◆ What to work on
Restate word for word the part of the material that runs from the line containing "pink car: 5 -> 6" through its final line, inclusive, minus the pictures.
[Dataset content — start]
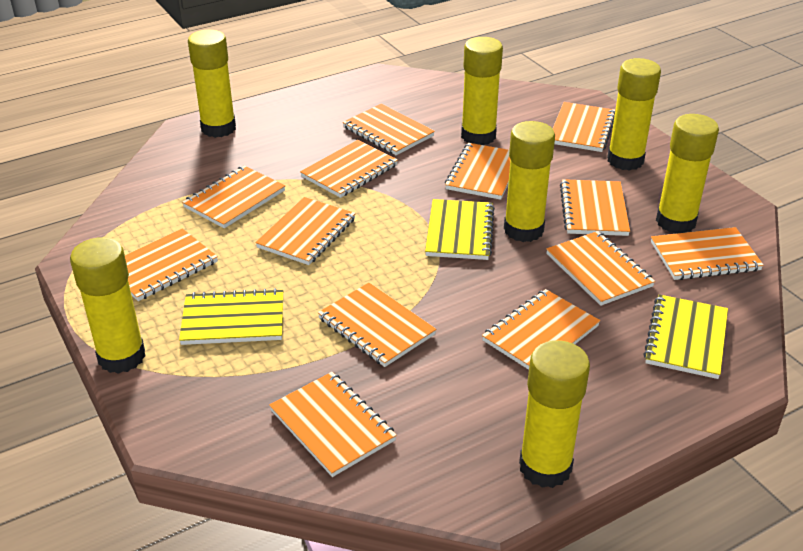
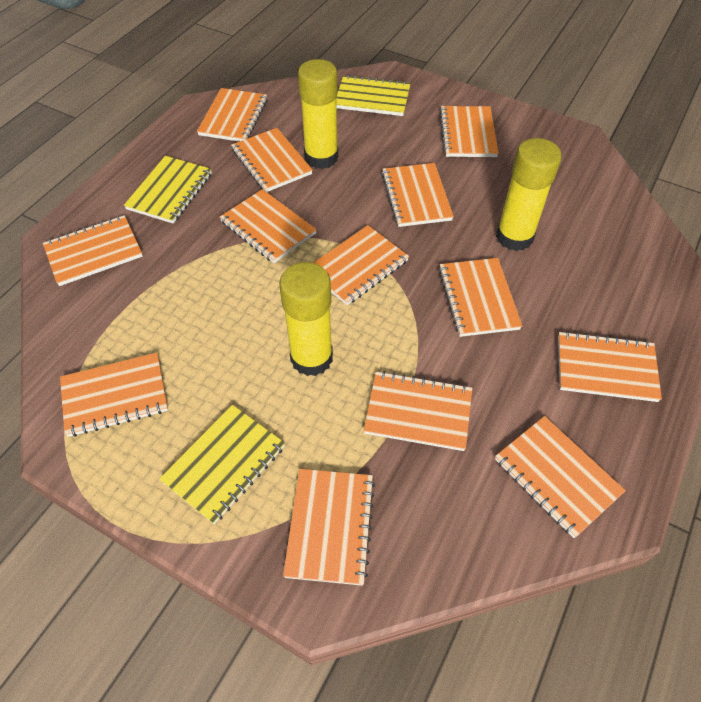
yellow glue stick: 7 -> 3

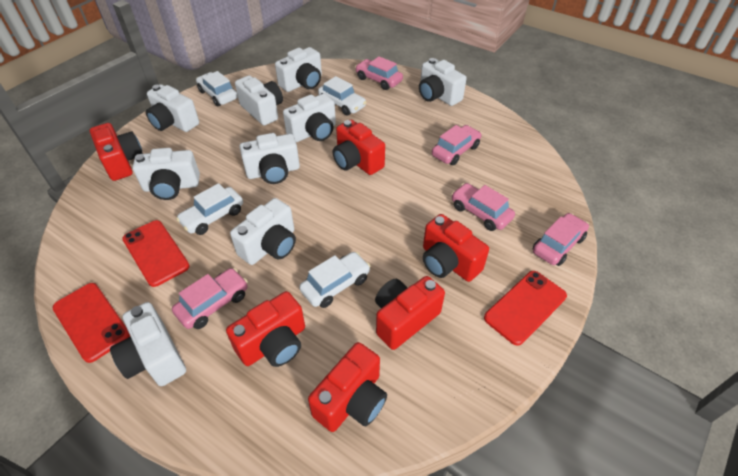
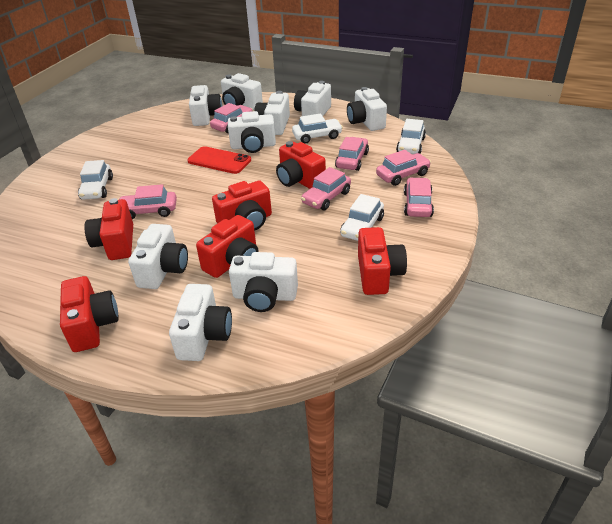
pink car: 5 -> 6
red phone: 3 -> 1

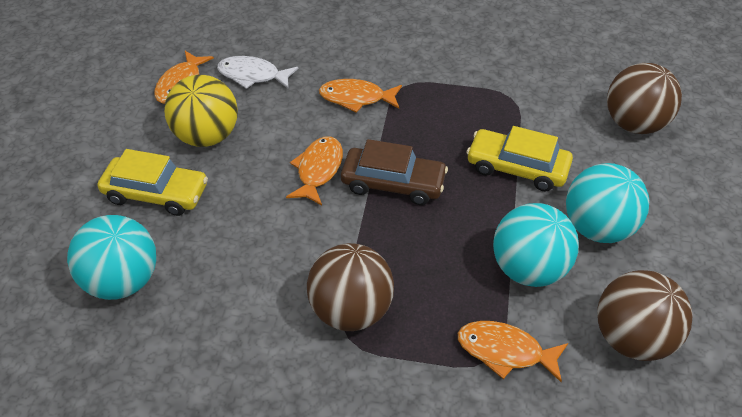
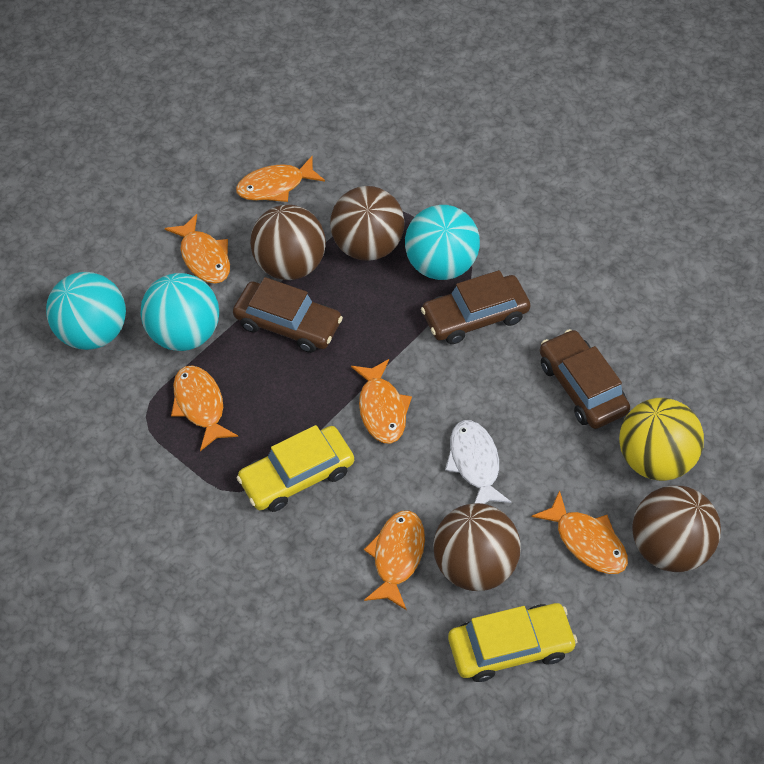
brown ball: 3 -> 4
brown car: 1 -> 3
orange fish: 4 -> 6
[Dataset content — finish]
◆ Answer box
pink car: 5 -> 6
red phone: 3 -> 1

brown ball: 3 -> 4
brown car: 1 -> 3
orange fish: 4 -> 6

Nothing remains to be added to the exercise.